▶ [Problem statement]: Among the records that follow, set down only the lines from the one containing "blue square: (337, 210)" to the one containing "gray square: (339, 116)", both included, exactly.

(Study material begins)

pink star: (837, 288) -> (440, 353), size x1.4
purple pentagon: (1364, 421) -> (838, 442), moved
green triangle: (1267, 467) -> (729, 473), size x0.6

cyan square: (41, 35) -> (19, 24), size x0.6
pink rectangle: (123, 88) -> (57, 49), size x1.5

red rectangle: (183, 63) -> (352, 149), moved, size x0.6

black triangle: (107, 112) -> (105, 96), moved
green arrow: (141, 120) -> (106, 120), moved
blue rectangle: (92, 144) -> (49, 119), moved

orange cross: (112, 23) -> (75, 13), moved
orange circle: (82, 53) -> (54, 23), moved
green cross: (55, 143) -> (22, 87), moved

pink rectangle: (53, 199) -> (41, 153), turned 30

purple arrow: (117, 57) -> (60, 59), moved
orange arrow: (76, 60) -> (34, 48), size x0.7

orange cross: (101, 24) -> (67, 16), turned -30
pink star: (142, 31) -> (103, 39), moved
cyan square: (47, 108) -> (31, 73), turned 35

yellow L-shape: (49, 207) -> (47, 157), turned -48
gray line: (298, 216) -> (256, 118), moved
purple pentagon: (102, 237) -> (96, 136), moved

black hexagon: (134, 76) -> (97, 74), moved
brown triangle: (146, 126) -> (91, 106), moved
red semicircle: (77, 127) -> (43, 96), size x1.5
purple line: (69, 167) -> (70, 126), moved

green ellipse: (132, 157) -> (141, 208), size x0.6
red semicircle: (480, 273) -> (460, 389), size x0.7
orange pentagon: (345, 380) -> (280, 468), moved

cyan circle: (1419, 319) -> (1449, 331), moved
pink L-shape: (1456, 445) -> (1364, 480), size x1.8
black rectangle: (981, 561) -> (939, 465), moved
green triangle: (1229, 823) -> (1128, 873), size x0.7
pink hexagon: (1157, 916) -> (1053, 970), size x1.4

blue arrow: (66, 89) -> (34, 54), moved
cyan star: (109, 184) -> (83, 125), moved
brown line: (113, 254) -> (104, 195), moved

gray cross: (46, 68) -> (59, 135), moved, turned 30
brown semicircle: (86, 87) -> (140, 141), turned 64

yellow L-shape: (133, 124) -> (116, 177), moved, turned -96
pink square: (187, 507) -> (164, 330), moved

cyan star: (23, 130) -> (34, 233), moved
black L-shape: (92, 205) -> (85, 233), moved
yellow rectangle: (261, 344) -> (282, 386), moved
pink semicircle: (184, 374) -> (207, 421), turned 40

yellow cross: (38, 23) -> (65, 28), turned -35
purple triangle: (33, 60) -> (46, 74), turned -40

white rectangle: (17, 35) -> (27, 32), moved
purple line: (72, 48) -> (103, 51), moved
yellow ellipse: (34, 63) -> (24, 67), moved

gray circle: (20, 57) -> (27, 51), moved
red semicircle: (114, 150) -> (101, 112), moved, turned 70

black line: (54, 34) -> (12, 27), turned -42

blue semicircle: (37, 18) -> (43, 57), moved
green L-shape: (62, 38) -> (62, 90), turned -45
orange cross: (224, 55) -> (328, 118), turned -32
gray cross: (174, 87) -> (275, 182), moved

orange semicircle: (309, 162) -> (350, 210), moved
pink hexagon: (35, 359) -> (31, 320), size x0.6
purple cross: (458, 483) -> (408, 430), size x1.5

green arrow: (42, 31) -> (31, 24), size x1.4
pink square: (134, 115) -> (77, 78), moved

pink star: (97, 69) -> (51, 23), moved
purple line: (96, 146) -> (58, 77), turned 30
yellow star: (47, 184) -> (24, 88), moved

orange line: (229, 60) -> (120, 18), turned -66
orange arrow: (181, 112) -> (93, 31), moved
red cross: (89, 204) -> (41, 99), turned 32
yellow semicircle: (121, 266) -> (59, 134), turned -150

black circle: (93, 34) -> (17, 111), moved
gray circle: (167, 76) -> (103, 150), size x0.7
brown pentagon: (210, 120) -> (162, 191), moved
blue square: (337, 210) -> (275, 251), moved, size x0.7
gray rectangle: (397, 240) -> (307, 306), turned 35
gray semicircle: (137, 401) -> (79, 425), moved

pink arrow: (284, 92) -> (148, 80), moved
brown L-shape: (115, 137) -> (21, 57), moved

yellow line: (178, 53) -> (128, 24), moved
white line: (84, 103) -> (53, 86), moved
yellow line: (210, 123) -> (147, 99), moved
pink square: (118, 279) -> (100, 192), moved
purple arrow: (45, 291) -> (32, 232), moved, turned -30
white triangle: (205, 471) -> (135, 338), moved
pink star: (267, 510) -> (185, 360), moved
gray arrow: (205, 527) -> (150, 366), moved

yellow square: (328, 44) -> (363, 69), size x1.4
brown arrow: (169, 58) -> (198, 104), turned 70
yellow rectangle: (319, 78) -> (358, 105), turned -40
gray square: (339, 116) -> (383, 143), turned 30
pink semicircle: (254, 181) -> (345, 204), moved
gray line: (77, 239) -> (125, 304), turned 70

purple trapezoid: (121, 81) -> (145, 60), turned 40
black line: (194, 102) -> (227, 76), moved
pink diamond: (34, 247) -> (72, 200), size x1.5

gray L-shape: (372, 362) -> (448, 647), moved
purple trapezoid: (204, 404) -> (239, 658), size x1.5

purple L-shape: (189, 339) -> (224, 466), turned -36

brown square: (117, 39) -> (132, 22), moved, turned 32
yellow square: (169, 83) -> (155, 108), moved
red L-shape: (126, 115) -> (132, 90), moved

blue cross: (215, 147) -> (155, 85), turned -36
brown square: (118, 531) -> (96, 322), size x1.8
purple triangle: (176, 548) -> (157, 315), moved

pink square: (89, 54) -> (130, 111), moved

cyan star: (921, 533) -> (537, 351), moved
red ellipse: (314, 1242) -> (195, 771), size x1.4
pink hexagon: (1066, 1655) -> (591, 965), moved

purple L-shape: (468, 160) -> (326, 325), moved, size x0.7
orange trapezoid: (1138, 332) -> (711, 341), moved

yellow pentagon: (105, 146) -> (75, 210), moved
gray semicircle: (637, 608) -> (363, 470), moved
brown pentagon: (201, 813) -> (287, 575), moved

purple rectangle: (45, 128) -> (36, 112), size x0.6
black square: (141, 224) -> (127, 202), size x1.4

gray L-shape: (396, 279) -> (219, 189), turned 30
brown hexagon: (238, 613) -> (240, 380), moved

(Study material ends)

▶ [Output for this task]:
blue square: (337, 210) -> (275, 251), moved, size x0.7
gray rectangle: (397, 240) -> (307, 306), turned 35
gray semicircle: (137, 401) -> (79, 425), moved

pink arrow: (284, 92) -> (148, 80), moved
brown L-shape: (115, 137) -> (21, 57), moved

yellow line: (178, 53) -> (128, 24), moved
white line: (84, 103) -> (53, 86), moved
yellow line: (210, 123) -> (147, 99), moved
pink square: (118, 279) -> (100, 192), moved
purple arrow: (45, 291) -> (32, 232), moved, turned -30
white triangle: (205, 471) -> (135, 338), moved
pink star: (267, 510) -> (185, 360), moved
gray arrow: (205, 527) -> (150, 366), moved

yellow square: (328, 44) -> (363, 69), size x1.4
brown arrow: (169, 58) -> (198, 104), turned 70
yellow rectangle: (319, 78) -> (358, 105), turned -40
gray square: (339, 116) -> (383, 143), turned 30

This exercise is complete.